● **What needs to be done**
Lines with the word "plate" in them must be copied from the records below.
--
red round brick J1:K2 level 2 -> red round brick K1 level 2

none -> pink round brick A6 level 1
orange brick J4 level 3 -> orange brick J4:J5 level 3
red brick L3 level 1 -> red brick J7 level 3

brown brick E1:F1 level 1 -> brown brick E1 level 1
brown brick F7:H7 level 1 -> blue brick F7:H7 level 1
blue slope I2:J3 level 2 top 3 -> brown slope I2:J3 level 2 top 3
--
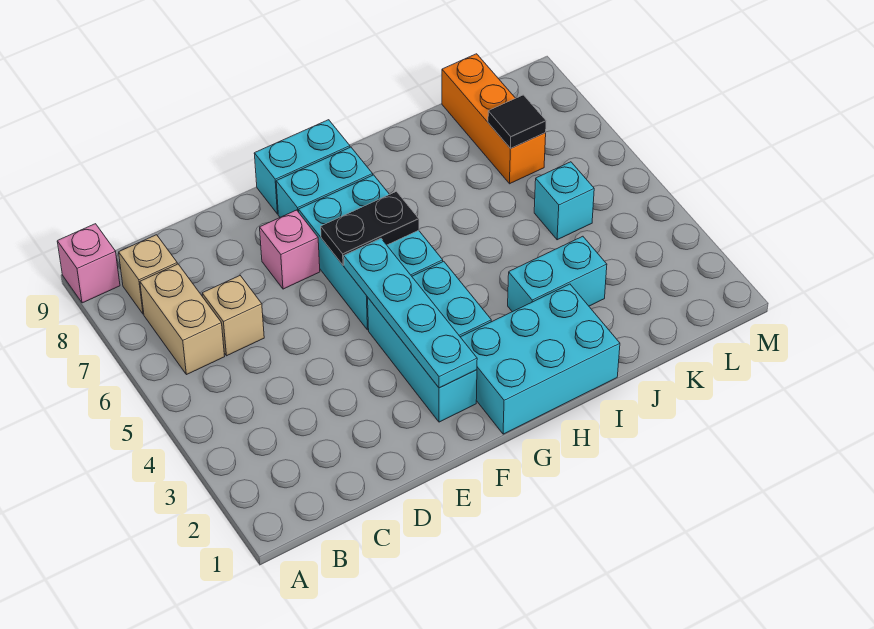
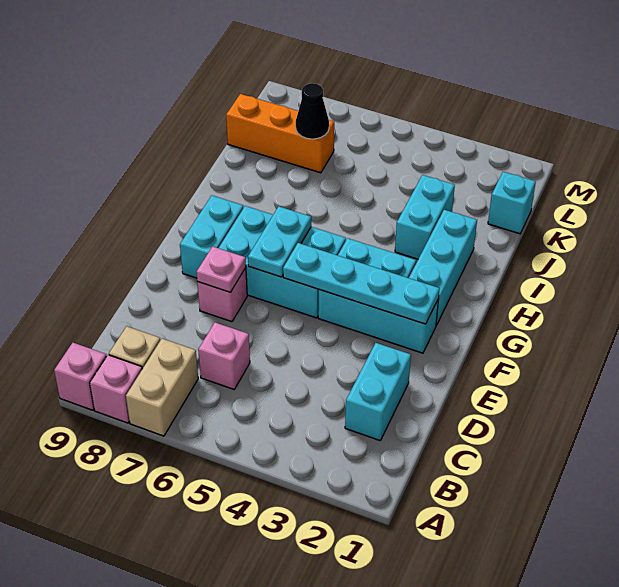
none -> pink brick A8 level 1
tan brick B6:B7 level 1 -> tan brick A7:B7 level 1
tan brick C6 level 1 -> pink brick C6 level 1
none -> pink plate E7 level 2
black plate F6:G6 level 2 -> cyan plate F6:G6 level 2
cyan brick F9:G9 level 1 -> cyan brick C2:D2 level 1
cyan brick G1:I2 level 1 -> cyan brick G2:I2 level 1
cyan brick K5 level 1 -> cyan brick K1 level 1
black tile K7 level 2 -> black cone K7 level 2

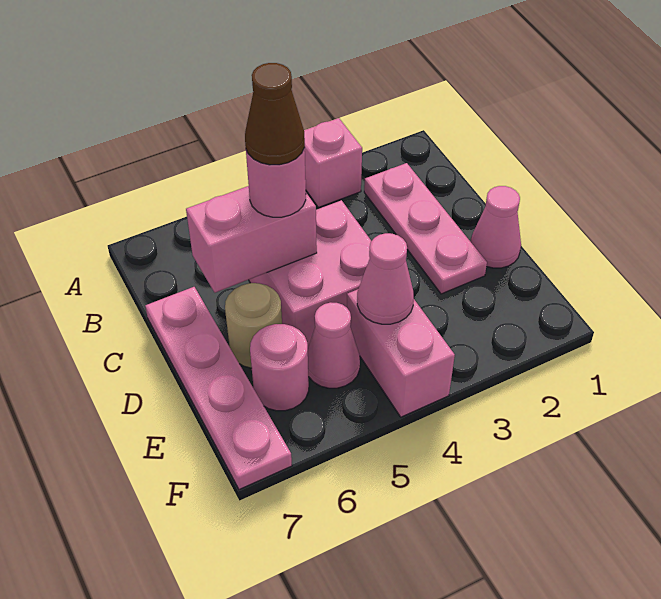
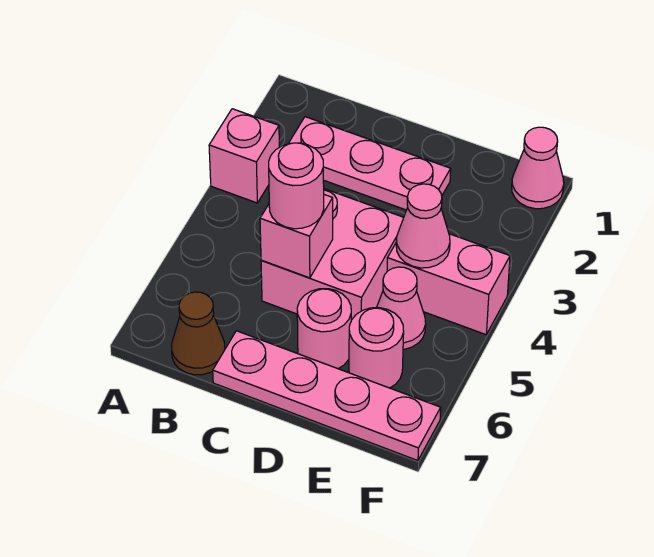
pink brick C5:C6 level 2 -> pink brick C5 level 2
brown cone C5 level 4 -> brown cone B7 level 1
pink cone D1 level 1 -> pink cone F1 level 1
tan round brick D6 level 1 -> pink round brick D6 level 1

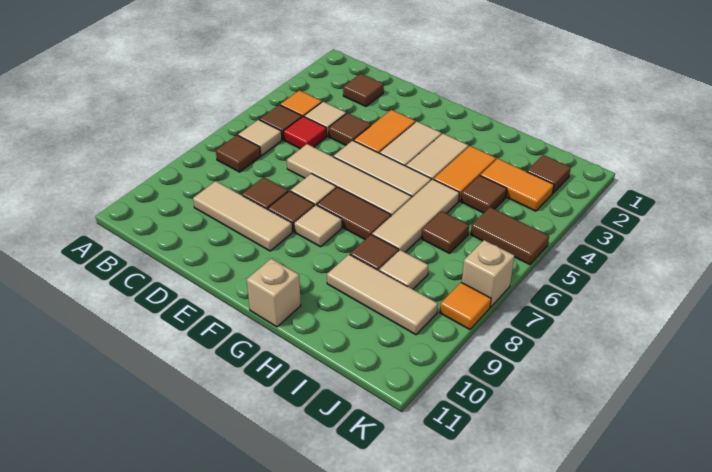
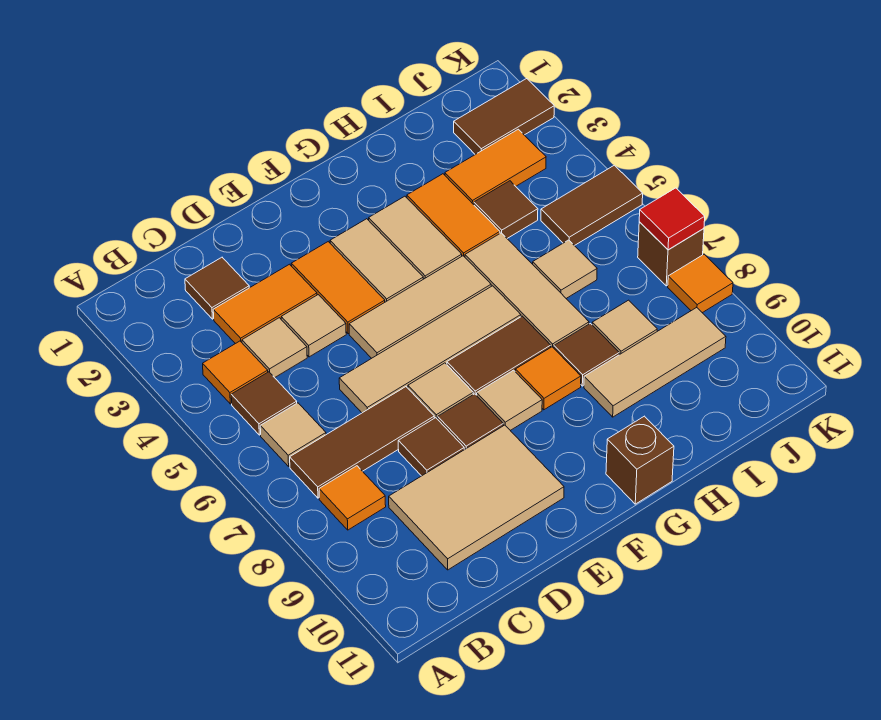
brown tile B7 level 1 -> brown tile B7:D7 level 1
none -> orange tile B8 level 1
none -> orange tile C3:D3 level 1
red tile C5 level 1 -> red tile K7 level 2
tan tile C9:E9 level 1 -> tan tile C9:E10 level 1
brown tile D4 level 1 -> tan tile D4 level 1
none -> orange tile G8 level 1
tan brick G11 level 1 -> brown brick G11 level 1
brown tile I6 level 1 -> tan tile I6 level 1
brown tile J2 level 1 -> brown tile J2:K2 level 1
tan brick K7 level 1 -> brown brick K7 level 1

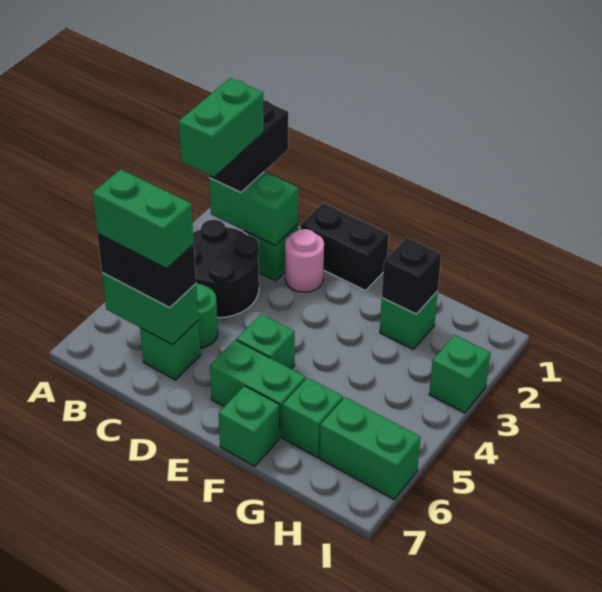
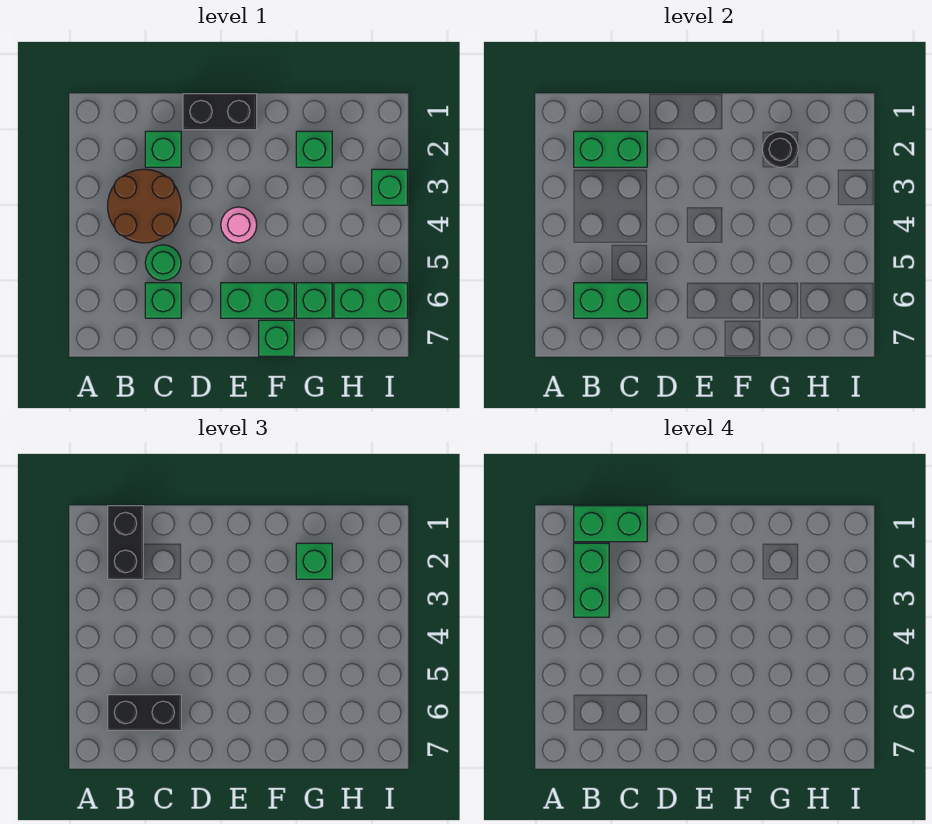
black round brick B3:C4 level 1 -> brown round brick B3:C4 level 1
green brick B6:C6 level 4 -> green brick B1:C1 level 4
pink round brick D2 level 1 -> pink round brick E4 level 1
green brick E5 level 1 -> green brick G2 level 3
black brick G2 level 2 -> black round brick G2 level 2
--
● **Solved exercise**
none -> pink plate E7 level 2
black plate F6:G6 level 2 -> cyan plate F6:G6 level 2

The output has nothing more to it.